** Task item **
Pick out every line in the data below that holds "purple".

** Material provided **
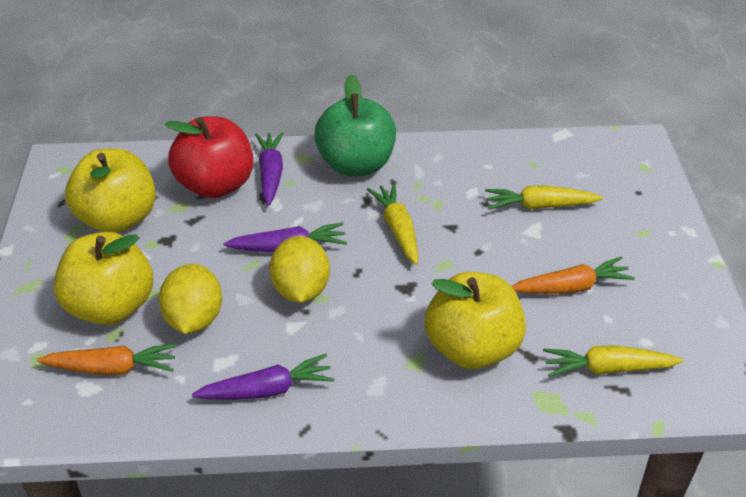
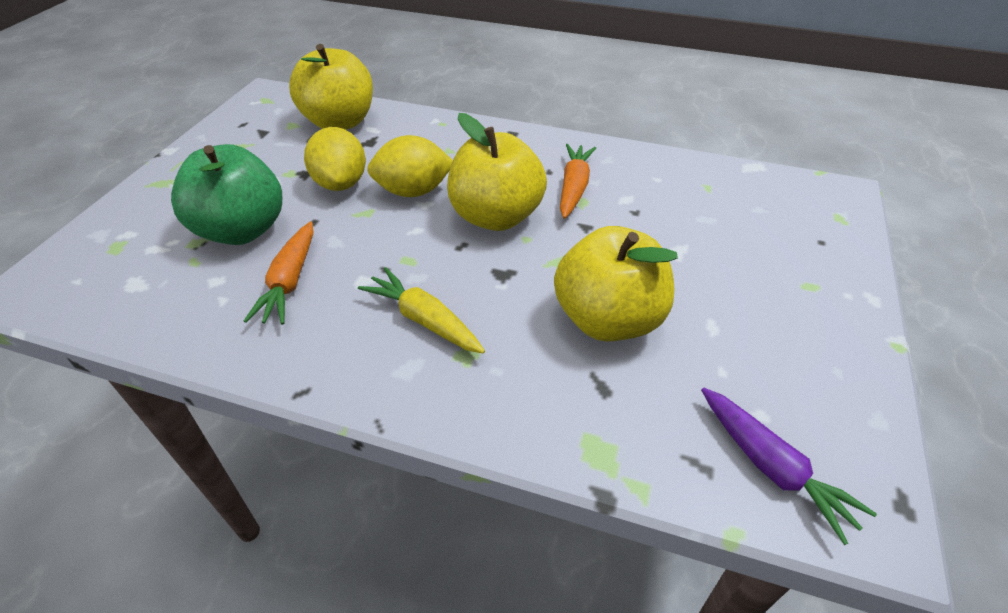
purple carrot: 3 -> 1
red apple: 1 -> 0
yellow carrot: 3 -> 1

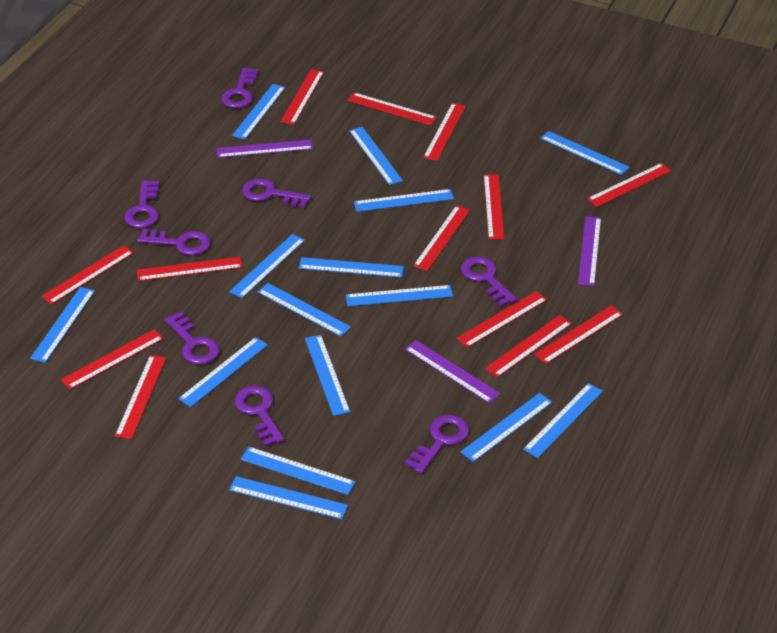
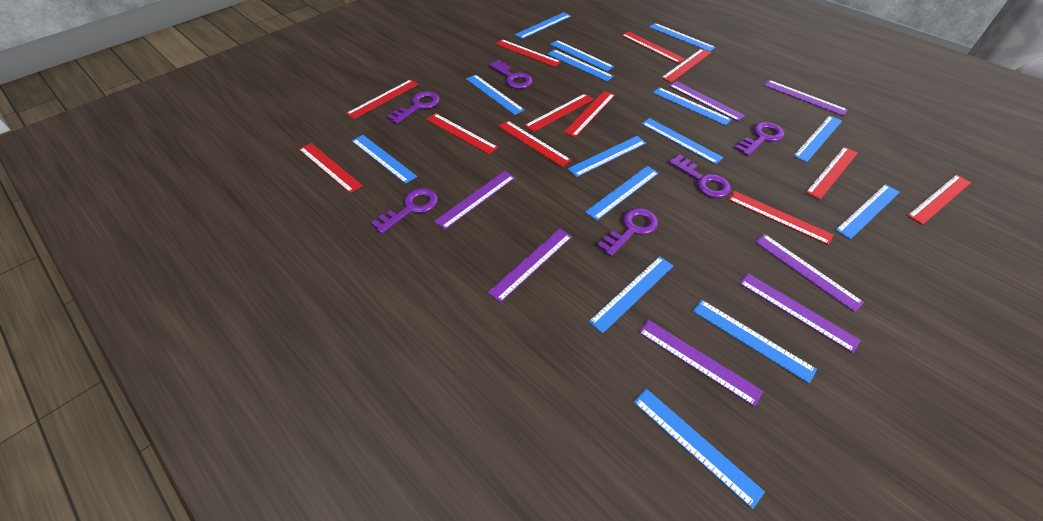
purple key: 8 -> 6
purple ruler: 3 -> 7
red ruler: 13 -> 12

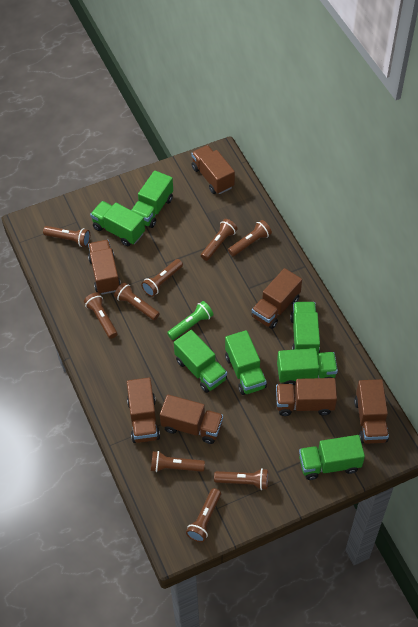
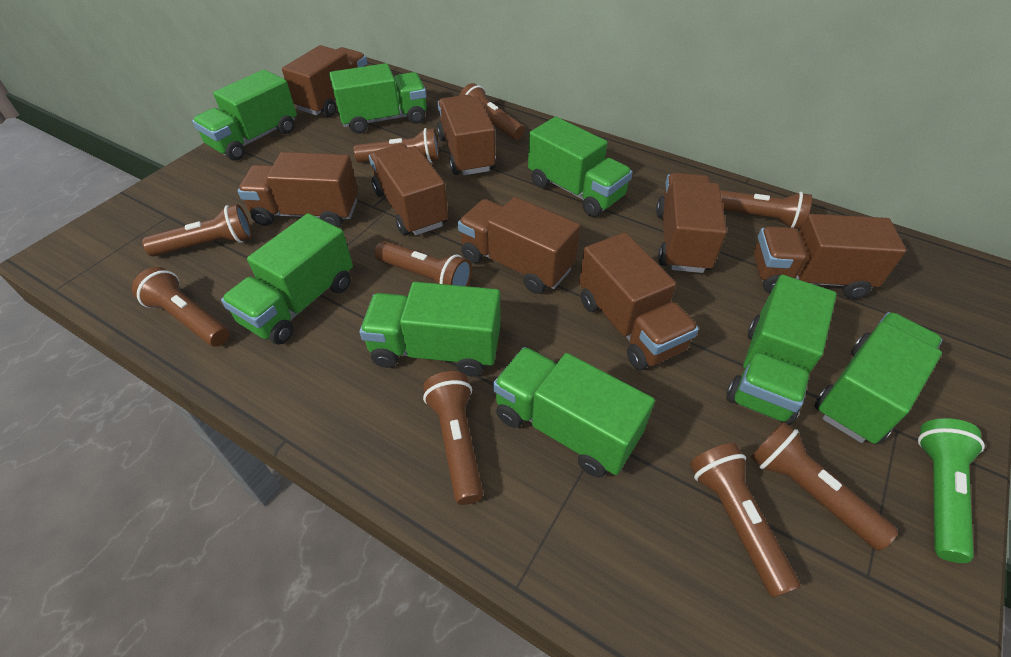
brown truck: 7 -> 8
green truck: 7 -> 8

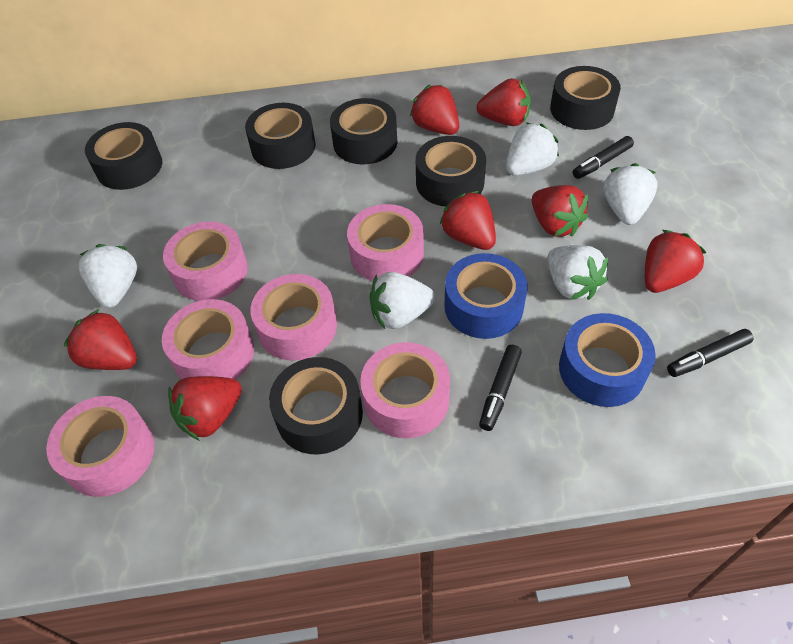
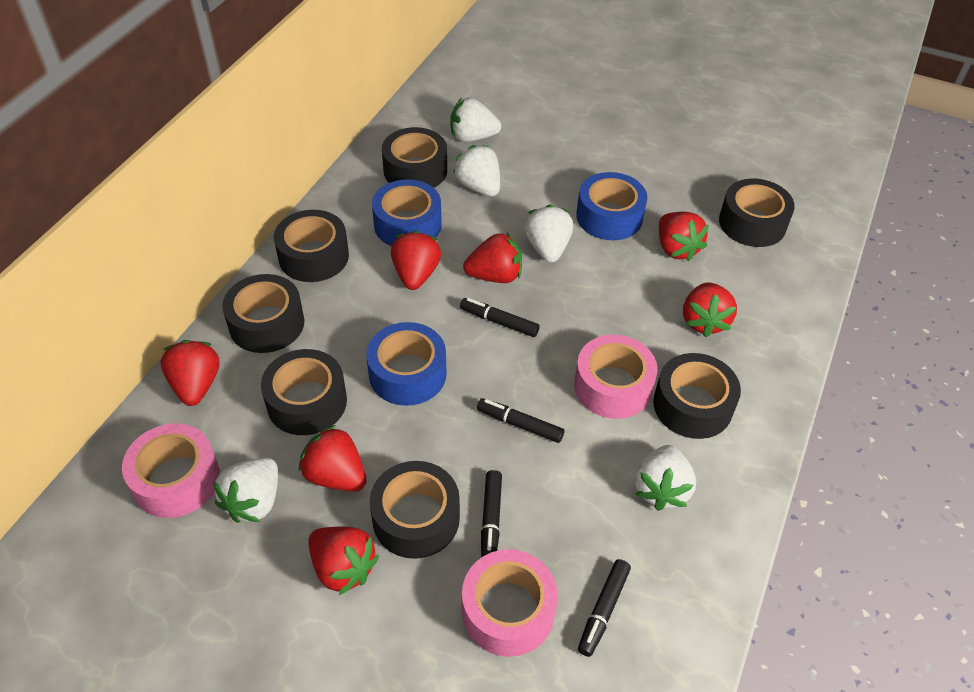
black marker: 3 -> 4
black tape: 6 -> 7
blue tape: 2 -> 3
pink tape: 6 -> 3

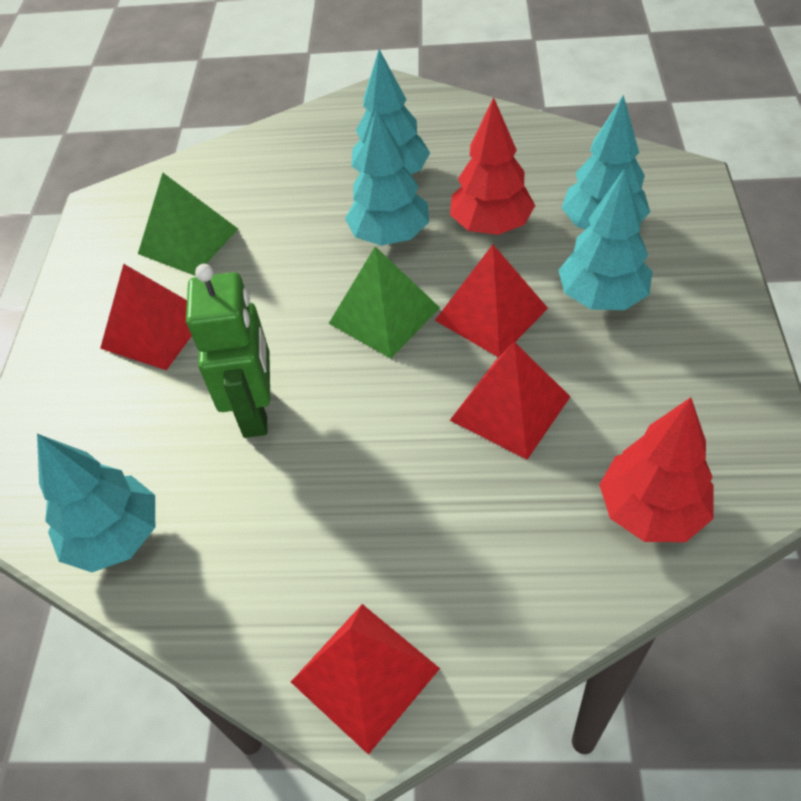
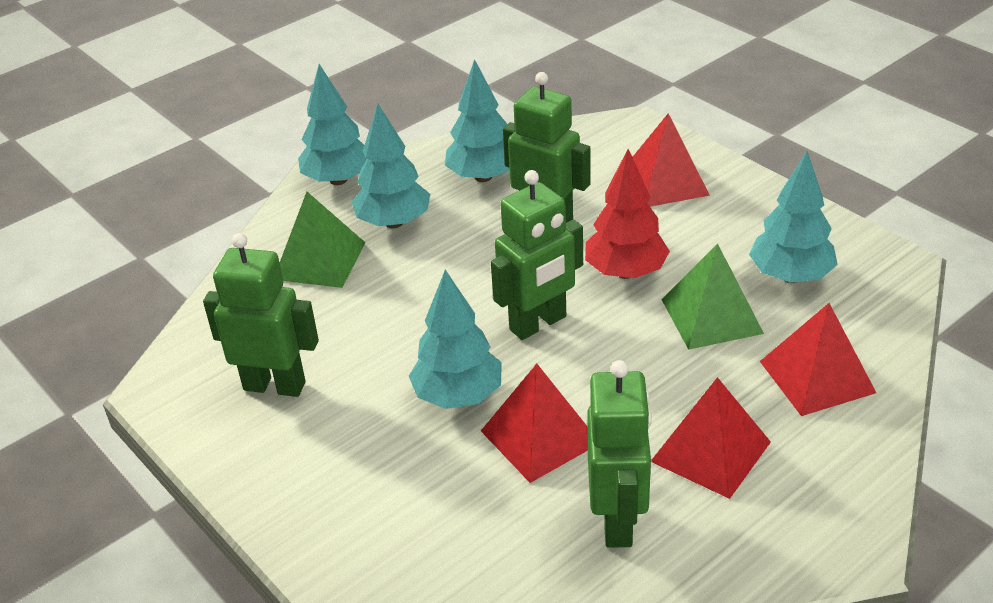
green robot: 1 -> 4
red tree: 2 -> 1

** Result of this task **
purple carrot: 3 -> 1
purple key: 8 -> 6
purple ruler: 3 -> 7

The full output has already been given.